◆ Exercise objective
Return the entries verbatim and drop every picture.

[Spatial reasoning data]

_ _ _ _ _ _ _

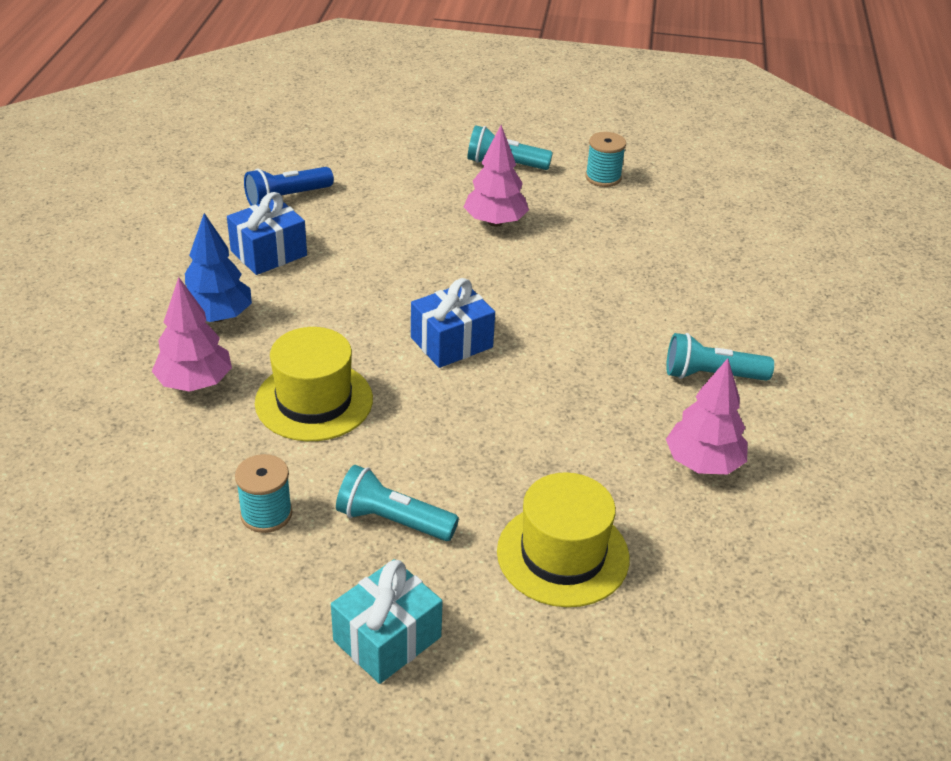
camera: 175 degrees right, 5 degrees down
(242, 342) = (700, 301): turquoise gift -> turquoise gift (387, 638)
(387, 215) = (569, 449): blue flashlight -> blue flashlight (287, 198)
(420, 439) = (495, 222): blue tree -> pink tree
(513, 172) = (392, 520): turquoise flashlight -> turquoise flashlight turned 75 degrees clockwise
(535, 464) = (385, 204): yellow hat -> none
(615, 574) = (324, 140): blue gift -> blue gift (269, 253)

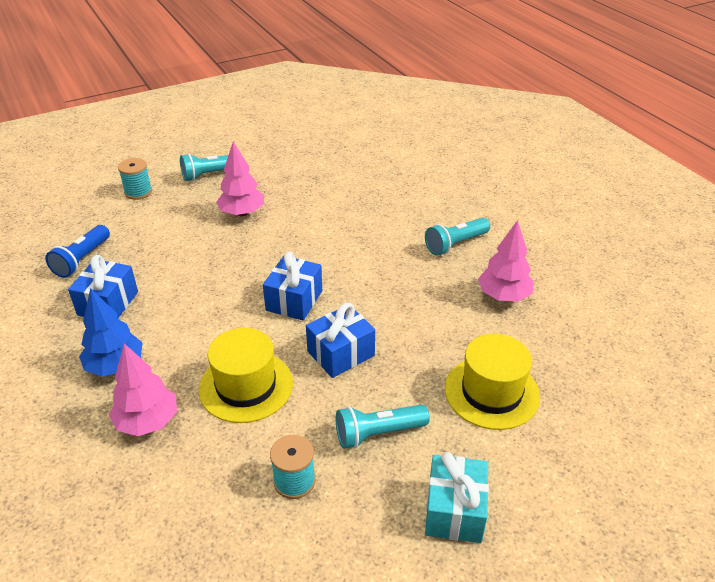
camera: 35 degrees left, 0 degrees up
(441, 422) = (341, 353): none -> blue gift
(603, 177) = (278, 158): turquoise spool -> turquoise spool (138, 192)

_ _ _ _ _ _ _

◆ Response area
camera: 175 degrees right, 5 degrees down
(242, 342) = (700, 301): turquoise gift -> turquoise gift (387, 638)
(387, 215) = (569, 449): blue flashlight -> blue flashlight (287, 198)
(420, 439) = (495, 222): blue tree -> pink tree
(513, 172) = (392, 520): turquoise flashlight -> turquoise flashlight turned 75 degrees clockwise
(535, 464) = (385, 204): yellow hat -> none
(615, 574) = (324, 140): blue gift -> blue gift (269, 253)

camera: 35 degrees left, 0 degrees up
(441, 422) = (341, 353): none -> blue gift
(603, 177) = (278, 158): turquoise spool -> turquoise spool (138, 192)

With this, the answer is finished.